#### Colored shape tracking data
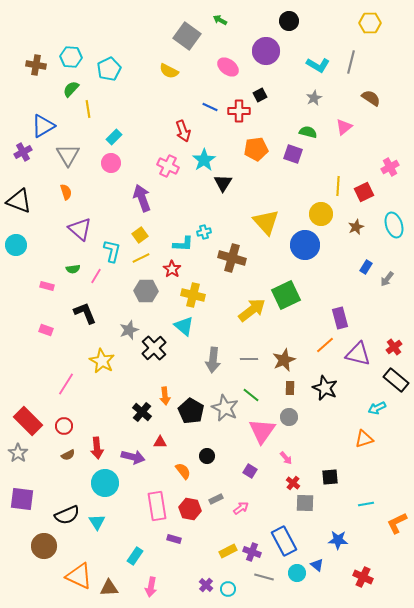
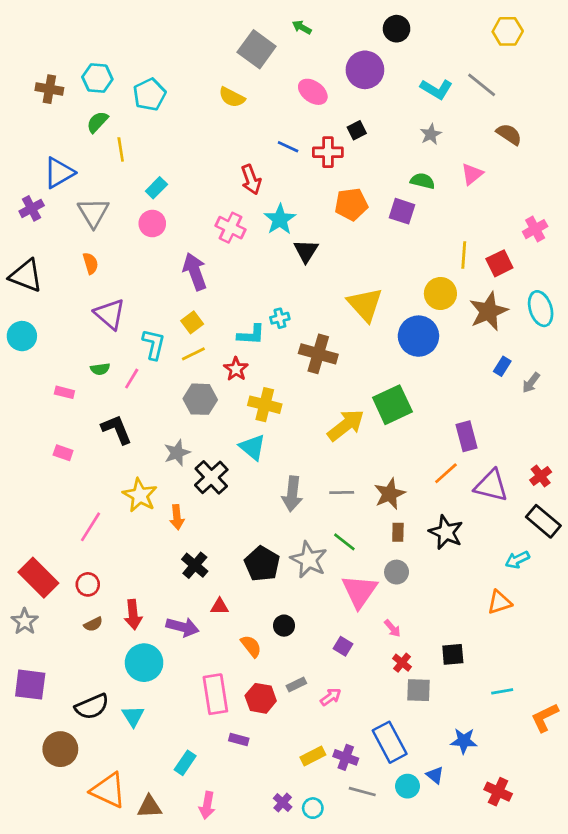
gray line: (351, 62) -> (482, 85), turned -65
brown star: (356, 227) -> (488, 311), size x1.8
orange arrow: (165, 396) -> (177, 517), moved

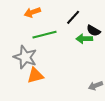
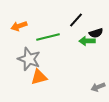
orange arrow: (32, 12) -> (19, 26), moved
black semicircle: (93, 31) -> (96, 33), turned -48

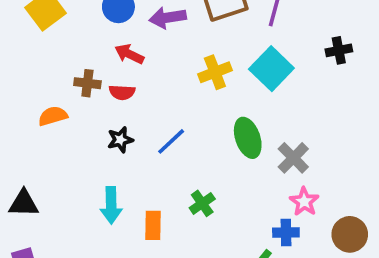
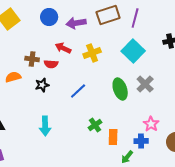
red arrow: (129, 54) -> (63, 48), moved
yellow cross: (215, 72) -> (92, 53), moved
black star: (120, 140) -> (42, 85), moved
gray cross: (293, 158) -> (145, 84), moved
orange rectangle: (153, 225) -> (113, 137), moved

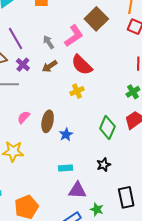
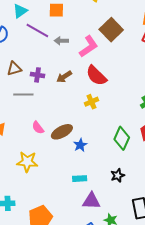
purple line: (15, 38) -> (37, 30), moved, turned -30
gray arrow: (49, 42) -> (61, 41), moved, turned -56
purple cross: (23, 65) -> (37, 75), turned -32
pink semicircle: (24, 117) -> (38, 128), turned -80
brown ellipse: (48, 121) -> (62, 132), turned 50

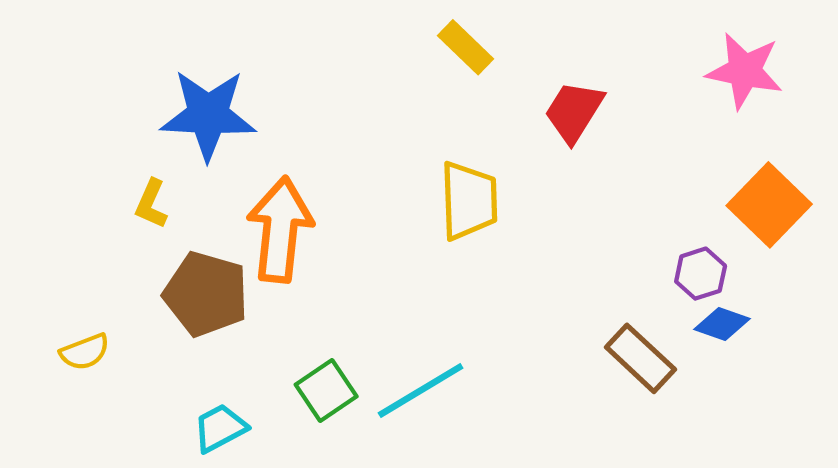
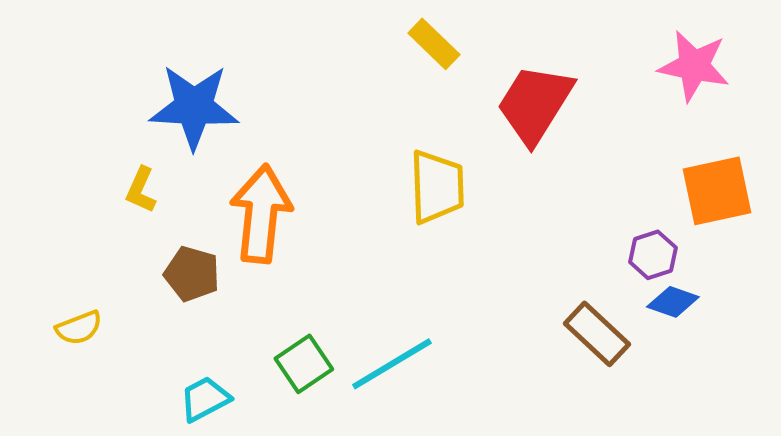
red trapezoid: (574, 112) -> (535, 104), size x1.4
orange square: (769, 205) -> (717, 191), turned 34
brown pentagon: (206, 294) -> (192, 274), size x0.7

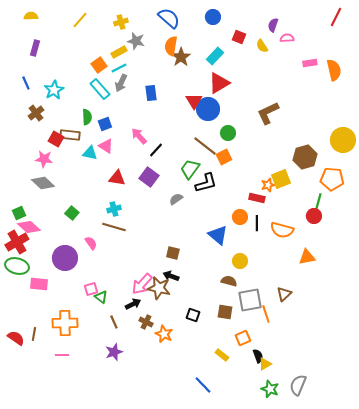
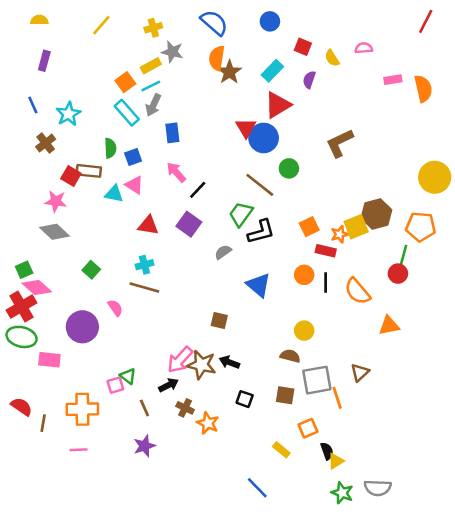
purple semicircle: (273, 25) -> (309, 80), moved
blue rectangle: (151, 93) -> (172, 133), moved
orange square: (224, 157) -> (309, 227), moved
brown hexagon: (305, 157) -> (376, 214), moved
orange semicircle: (282, 230) -> (357, 291), turned 35
blue triangle: (218, 235) -> (259, 285), moved
black arrow: (171, 276) -> (229, 362), moved
pink square: (91, 289) -> (115, 385), moved
red semicircle: (16, 338) -> (22, 407), moved
gray semicircle: (298, 385) -> (378, 488), turned -110

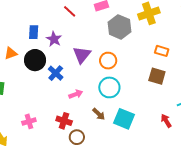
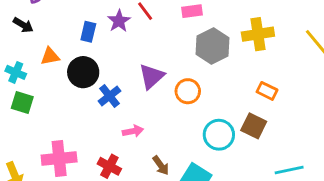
purple star: (54, 39) -> (119, 21), moved
cyan circle: (109, 87) -> (219, 135), moved
pink cross: (29, 121) -> (59, 158), size x1.6

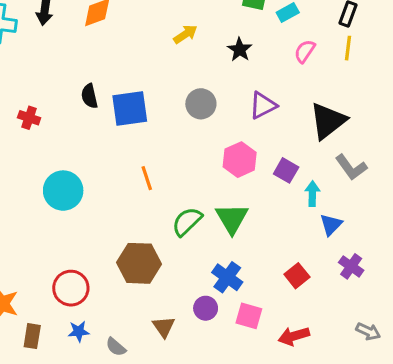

#### How to complete this task
The answer must be an exact copy of the lines from the one with "orange square: (769, 205)" through the final line above, both ends included, and nothing else; pictures stay out.

#### Output for this task
orange square: (769, 205) -> (717, 191), turned 34
brown pentagon: (206, 294) -> (192, 274), size x0.7

purple semicircle: (273, 25) -> (309, 80), moved
blue rectangle: (151, 93) -> (172, 133), moved
orange square: (224, 157) -> (309, 227), moved
brown hexagon: (305, 157) -> (376, 214), moved
orange semicircle: (282, 230) -> (357, 291), turned 35
blue triangle: (218, 235) -> (259, 285), moved
black arrow: (171, 276) -> (229, 362), moved
pink square: (91, 289) -> (115, 385), moved
red semicircle: (16, 338) -> (22, 407), moved
gray semicircle: (298, 385) -> (378, 488), turned -110

purple star: (54, 39) -> (119, 21), moved
cyan circle: (109, 87) -> (219, 135), moved
pink cross: (29, 121) -> (59, 158), size x1.6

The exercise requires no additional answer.